*** Rows

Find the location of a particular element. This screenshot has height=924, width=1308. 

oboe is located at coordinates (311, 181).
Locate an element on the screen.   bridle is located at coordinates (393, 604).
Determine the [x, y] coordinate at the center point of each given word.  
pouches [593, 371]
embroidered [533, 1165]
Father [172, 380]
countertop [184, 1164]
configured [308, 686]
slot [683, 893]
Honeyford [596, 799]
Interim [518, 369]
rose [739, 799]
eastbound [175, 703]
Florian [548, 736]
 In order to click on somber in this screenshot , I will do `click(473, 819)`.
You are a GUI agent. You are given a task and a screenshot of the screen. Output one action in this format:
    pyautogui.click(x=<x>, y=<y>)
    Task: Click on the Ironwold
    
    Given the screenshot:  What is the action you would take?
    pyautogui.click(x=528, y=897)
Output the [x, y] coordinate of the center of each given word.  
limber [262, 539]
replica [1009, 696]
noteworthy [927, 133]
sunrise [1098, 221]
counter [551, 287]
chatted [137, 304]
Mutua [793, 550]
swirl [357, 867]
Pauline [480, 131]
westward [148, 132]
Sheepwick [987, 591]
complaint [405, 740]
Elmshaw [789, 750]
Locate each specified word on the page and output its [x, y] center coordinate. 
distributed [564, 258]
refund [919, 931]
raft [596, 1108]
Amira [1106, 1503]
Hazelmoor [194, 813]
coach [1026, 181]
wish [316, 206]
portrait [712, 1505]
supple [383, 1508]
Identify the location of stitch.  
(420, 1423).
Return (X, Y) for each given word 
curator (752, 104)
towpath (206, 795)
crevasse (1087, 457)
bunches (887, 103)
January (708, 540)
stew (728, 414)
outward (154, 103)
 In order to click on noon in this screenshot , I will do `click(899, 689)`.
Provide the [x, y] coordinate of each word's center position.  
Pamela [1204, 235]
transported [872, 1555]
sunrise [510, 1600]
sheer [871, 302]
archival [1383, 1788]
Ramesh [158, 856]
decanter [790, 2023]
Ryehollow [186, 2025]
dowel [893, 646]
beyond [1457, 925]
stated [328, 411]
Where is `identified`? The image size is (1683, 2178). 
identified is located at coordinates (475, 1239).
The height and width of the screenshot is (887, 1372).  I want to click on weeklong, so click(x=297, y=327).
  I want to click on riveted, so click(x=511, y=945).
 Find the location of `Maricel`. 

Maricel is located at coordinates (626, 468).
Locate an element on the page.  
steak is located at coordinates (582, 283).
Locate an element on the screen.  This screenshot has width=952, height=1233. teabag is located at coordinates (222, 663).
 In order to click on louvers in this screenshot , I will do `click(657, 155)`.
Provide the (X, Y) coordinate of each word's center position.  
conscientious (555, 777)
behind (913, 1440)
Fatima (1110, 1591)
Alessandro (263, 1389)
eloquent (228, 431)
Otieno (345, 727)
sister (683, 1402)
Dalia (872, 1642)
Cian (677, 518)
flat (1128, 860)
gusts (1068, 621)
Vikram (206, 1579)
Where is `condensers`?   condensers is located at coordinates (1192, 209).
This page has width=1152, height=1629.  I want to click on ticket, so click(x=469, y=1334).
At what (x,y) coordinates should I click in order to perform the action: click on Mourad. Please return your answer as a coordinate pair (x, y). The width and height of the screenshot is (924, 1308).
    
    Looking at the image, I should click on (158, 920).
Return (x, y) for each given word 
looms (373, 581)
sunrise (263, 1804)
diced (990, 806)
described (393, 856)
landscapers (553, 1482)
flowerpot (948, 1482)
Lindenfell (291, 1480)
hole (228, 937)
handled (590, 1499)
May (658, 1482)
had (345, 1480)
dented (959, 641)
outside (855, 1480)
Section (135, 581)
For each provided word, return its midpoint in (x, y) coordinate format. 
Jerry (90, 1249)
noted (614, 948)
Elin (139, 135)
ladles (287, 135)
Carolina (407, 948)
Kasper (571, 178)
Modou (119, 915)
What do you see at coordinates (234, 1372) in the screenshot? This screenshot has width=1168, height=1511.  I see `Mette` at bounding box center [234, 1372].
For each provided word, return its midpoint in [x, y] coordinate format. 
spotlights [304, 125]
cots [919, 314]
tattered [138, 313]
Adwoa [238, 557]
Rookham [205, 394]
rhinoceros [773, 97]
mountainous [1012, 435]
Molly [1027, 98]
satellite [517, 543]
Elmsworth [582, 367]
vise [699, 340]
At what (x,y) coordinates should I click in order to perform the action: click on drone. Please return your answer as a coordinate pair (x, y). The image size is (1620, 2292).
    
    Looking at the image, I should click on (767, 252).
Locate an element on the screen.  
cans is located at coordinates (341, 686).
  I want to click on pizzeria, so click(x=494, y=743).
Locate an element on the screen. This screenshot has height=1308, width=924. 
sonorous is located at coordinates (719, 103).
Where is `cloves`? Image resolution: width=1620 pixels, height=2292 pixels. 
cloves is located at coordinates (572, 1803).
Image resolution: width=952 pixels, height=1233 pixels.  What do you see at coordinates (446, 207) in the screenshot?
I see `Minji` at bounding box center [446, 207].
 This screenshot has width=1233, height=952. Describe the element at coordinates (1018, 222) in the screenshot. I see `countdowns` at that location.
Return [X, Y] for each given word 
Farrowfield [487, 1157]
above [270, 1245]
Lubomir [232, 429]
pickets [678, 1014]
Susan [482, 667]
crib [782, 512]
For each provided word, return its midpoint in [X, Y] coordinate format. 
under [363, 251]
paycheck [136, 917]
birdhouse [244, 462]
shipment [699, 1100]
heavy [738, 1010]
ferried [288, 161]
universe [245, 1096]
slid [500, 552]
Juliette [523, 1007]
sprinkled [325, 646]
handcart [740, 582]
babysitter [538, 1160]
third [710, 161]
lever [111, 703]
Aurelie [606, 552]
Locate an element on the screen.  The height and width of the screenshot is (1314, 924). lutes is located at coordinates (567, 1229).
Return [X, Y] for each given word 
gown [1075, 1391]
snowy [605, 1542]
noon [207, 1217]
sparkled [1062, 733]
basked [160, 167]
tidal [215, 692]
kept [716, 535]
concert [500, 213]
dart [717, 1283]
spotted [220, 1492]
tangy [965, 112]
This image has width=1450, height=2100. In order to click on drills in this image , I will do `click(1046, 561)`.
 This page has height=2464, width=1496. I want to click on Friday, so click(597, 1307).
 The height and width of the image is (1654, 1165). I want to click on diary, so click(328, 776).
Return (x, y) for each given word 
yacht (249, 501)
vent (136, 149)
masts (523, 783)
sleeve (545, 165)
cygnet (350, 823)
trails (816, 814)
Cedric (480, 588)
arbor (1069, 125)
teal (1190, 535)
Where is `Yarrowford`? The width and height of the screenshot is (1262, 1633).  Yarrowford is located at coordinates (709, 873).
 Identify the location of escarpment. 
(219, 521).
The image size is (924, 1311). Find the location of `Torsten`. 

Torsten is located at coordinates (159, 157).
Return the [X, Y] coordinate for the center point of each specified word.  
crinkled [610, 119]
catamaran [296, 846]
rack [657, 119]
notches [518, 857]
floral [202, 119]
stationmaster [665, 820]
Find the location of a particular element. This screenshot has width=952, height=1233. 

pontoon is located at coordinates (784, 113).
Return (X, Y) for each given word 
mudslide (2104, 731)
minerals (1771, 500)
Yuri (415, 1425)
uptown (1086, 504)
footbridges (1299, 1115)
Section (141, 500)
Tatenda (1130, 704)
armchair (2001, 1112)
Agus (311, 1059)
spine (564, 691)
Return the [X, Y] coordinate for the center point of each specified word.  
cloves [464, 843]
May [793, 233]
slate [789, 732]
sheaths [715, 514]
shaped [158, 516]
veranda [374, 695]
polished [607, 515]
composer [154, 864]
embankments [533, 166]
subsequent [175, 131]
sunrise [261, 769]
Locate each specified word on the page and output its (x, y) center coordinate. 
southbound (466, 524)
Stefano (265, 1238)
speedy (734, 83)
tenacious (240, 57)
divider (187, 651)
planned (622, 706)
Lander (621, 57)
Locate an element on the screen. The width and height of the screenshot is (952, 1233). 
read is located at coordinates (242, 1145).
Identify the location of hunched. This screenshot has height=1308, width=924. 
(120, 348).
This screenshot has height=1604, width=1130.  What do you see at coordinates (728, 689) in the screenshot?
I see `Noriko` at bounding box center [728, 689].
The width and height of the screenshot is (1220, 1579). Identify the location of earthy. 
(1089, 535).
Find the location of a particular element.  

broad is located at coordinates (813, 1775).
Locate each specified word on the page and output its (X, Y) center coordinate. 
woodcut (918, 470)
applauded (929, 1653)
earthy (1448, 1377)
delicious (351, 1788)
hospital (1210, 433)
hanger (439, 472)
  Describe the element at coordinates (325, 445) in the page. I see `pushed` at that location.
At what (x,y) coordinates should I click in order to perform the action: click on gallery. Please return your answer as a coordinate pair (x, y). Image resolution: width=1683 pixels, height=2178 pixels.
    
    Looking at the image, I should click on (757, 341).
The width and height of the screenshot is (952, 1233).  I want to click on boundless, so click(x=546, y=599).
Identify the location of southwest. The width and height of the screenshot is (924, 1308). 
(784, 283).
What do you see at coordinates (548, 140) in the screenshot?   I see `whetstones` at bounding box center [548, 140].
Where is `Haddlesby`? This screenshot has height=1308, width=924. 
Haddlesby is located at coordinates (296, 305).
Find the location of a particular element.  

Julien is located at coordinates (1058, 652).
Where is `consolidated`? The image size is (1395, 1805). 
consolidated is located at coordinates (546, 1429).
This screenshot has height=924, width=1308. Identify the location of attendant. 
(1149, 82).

******

* What is needed *
Rewrite everything from the line containing "crevasse (1087, 457)" down to the line containing "steak is located at coordinates (582, 283).", substituting "screen capture" for "screenshot" and leaving all else unchanged.

* The result *
crevasse (1087, 457)
bunches (887, 103)
January (708, 540)
stew (728, 414)
outward (154, 103)
 In order to click on noon in this screen capture , I will do `click(899, 689)`.
Provide the [x, y] coordinate of each word's center position.  
Pamela [1204, 235]
transported [872, 1555]
sunrise [510, 1600]
sheer [871, 302]
archival [1383, 1788]
Ramesh [158, 856]
decanter [790, 2023]
Ryehollow [186, 2025]
dowel [893, 646]
beyond [1457, 925]
stated [328, 411]
Where is `identified`? The image size is (1683, 2178). 
identified is located at coordinates (475, 1239).
The height and width of the screen capture is (887, 1372).  I want to click on weeklong, so click(x=297, y=327).
  I want to click on riveted, so click(x=511, y=945).
 Find the location of `Maricel`. 

Maricel is located at coordinates (626, 468).
Locate an element on the page.  
steak is located at coordinates (582, 283).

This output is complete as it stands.